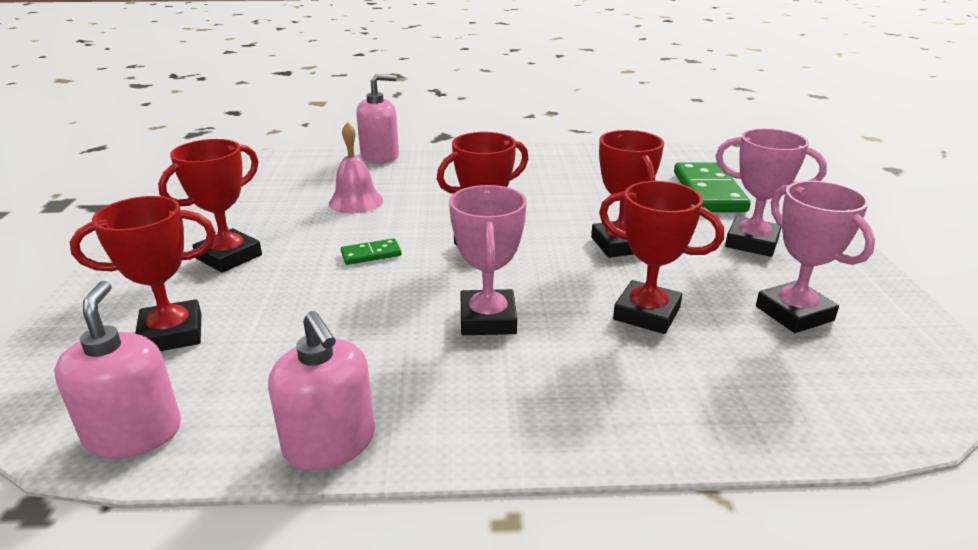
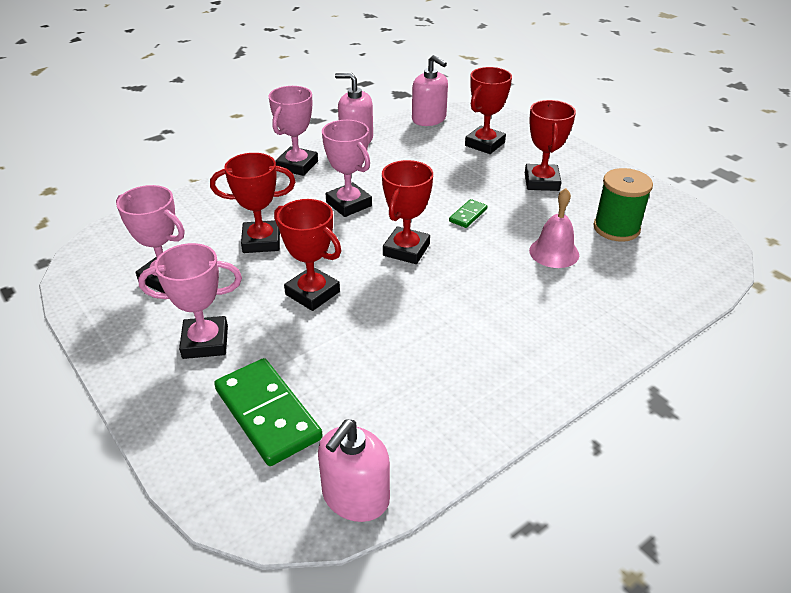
camera: 145 degrees right, 10 degrees up
(268, 198) = (616, 228): none -> green spool
(380, 156) = (641, 319): pink soap dispenser -> pink soap dispenser (355, 497)
(498, 427) = (297, 165): none -> pink trophy

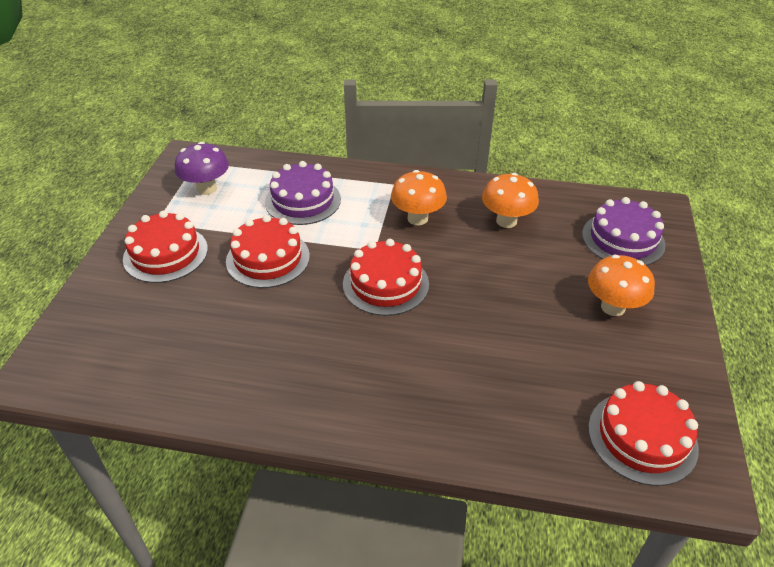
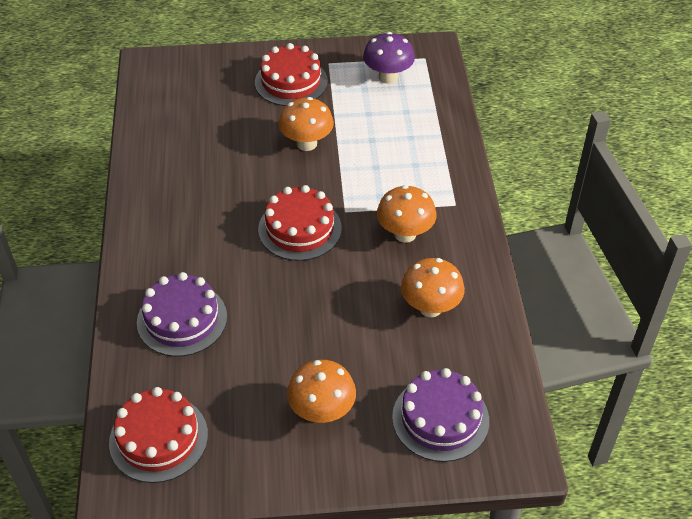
camera: 75 degrees right, 5 degrees up
(268, 258) = (306, 143): red cake -> orange mushroom
(303, 200) = (398, 144): purple cake -> purple cake (182, 319)

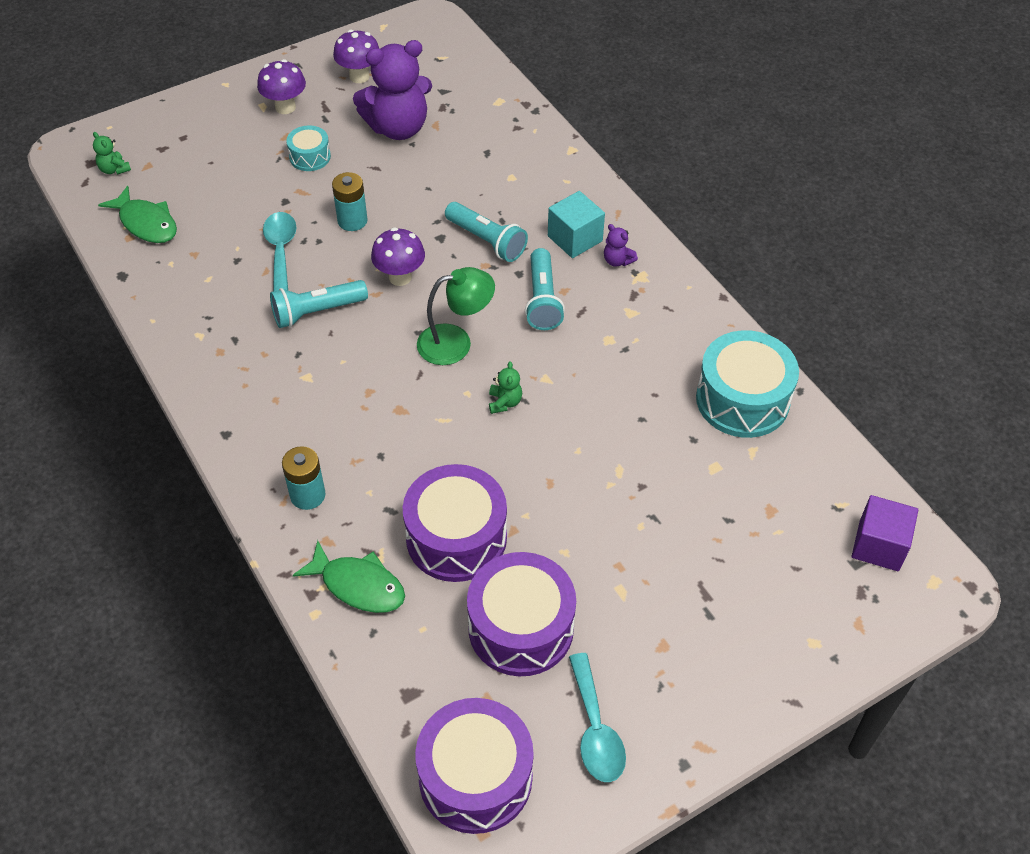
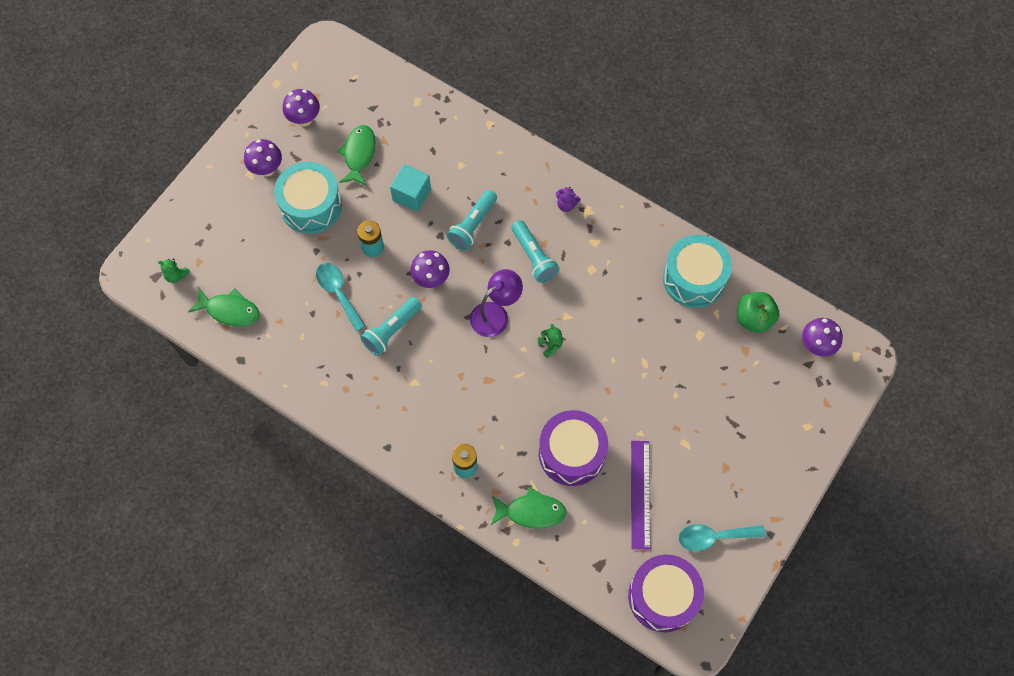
camera: 25 degrees left, 15 degrees up
(310, 157) = (311, 205): turquoise drum -> turquoise drum, size x1.96
(398, 128) = (359, 154): purple teddy bear -> green fish
(456, 342) = (495, 314): green lamp -> purple lamp
(486, 241) = (472, 225): turquoise flashlight -> turquoise flashlight turned 105 degrees clockwise
(521, 627) = (640, 494): purple drum -> purple ruler
(575, 238) = (529, 198): turquoise cube -> turquoise cube (411, 194)
(595, 730) = (713, 537): turquoise spoon -> turquoise spoon turned 120 degrees clockwise
(802, 477) = (753, 318): none -> green apple
(879, 545) = (816, 346): purple cube -> purple mushroom

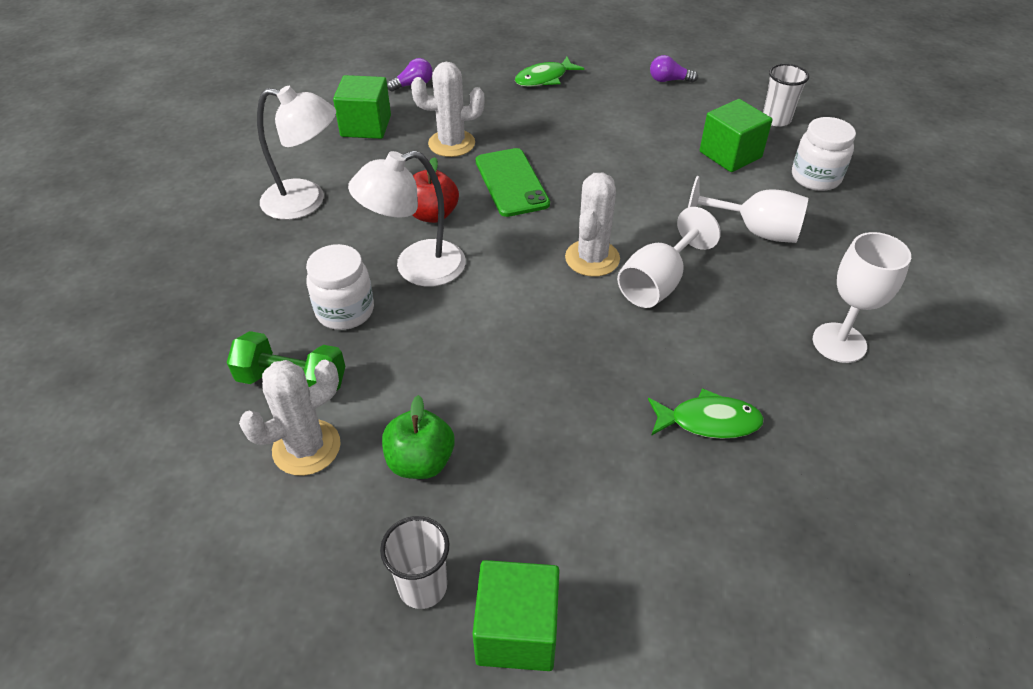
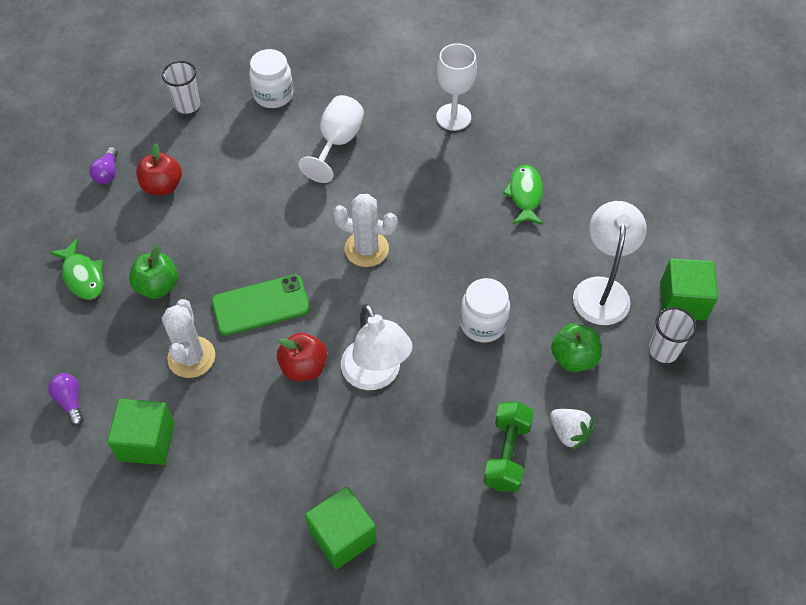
camera: 90 degrees left, 10 degrees up
(306, 201) = (276, 482): white lamp -> white lamp (602, 290)
(306, 447) = (569, 433): white cactus -> white strawberry
(345, 311) = (429, 425): white jar -> white jar (483, 324)
(534, 119) = (158, 286): none -> green apple
(657, 283) = (395, 209): white goblet -> none
(658, 112) = (163, 186): none -> red apple
(730, 154) = (236, 143): green cube -> green cube (342, 536)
========================================
PROMPT:
Give back the line containing "(306, 201) = (276, 482): white" and all the lines after it through the end of the records, unchanged.

REPLY:
(306, 201) = (276, 482): white lamp -> white lamp (602, 290)
(306, 447) = (569, 433): white cactus -> white strawberry
(345, 311) = (429, 425): white jar -> white jar (483, 324)
(534, 119) = (158, 286): none -> green apple
(657, 283) = (395, 209): white goblet -> none
(658, 112) = (163, 186): none -> red apple
(730, 154) = (236, 143): green cube -> green cube (342, 536)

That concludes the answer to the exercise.